Provided information >>

________________

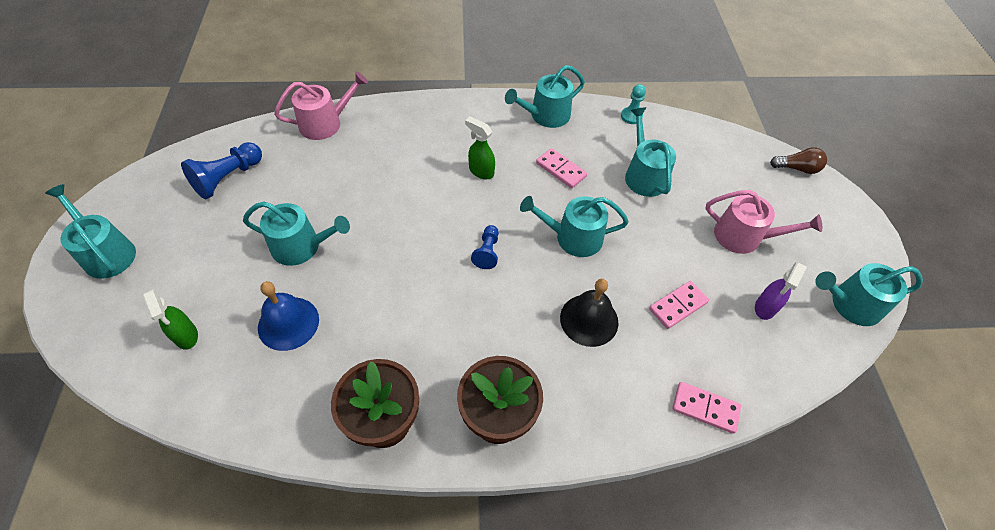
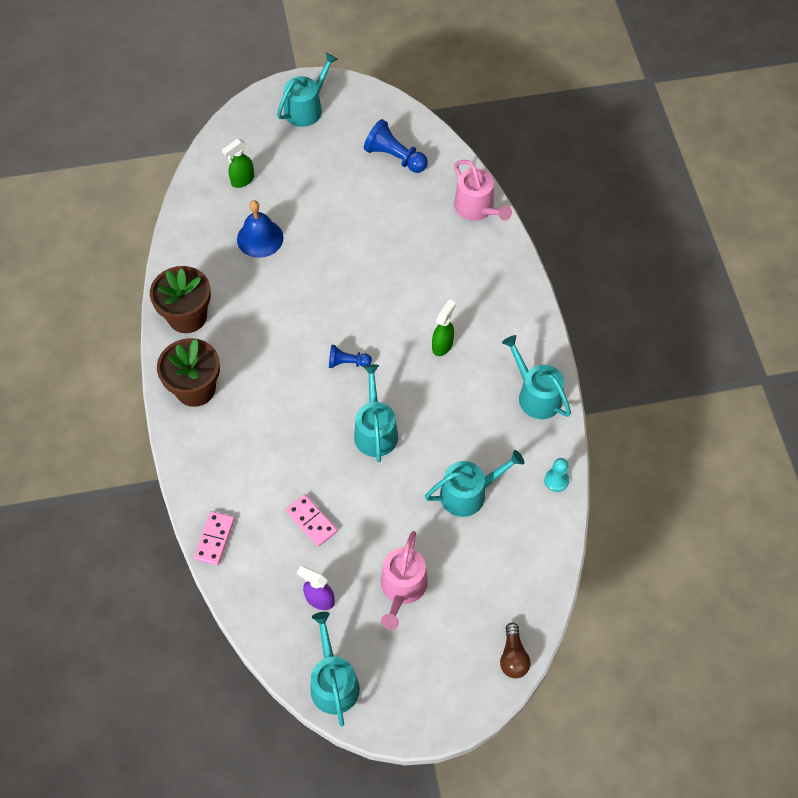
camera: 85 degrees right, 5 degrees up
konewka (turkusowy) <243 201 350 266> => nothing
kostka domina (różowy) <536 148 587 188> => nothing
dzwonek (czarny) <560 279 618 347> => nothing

________________

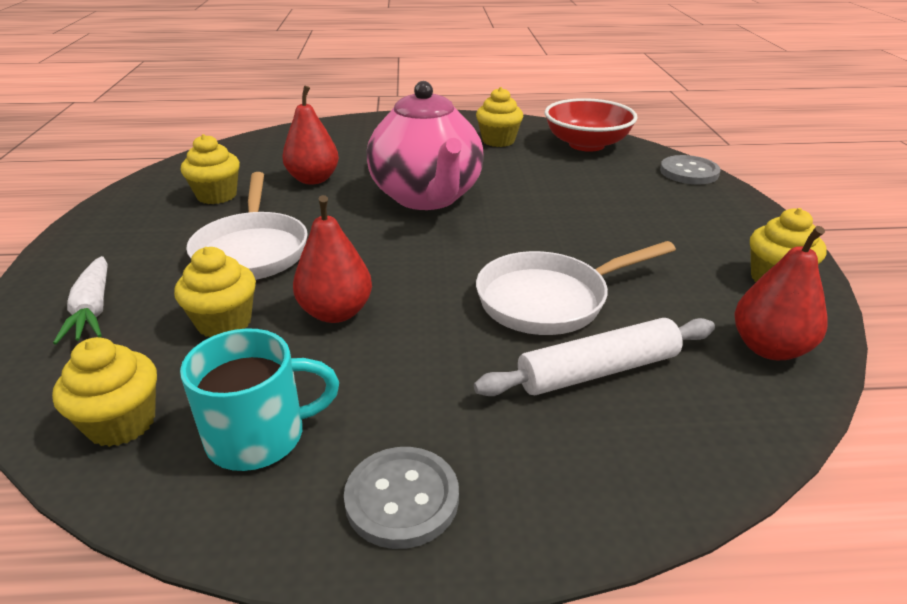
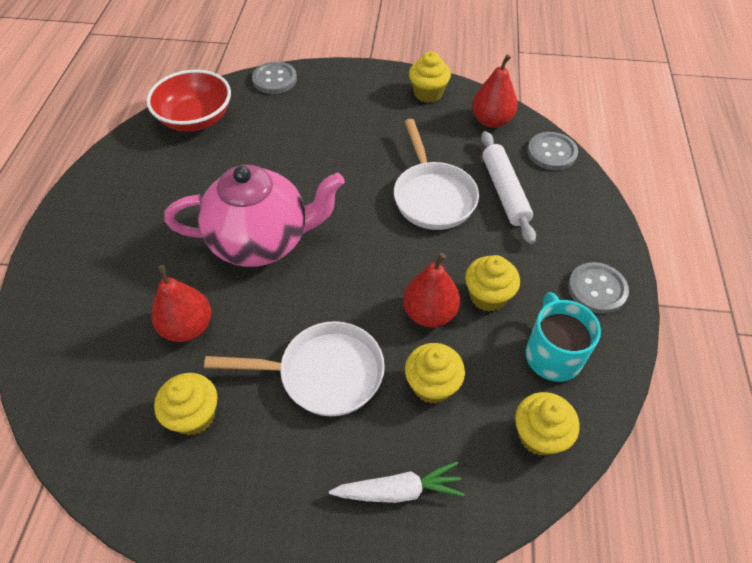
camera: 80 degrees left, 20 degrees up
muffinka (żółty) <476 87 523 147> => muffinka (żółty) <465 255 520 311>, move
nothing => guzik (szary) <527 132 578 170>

________________

Give back, unchanged, the run of lines in the listing above that begins at the line containing "konewka (turkusowy) <243" and ends at the line containing "dzwonek (czarny) <560 279 618 347> => nothing", both included.

Exercise output >>
konewka (turkusowy) <243 201 350 266> => nothing
kostka domina (różowy) <536 148 587 188> => nothing
dzwonek (czarny) <560 279 618 347> => nothing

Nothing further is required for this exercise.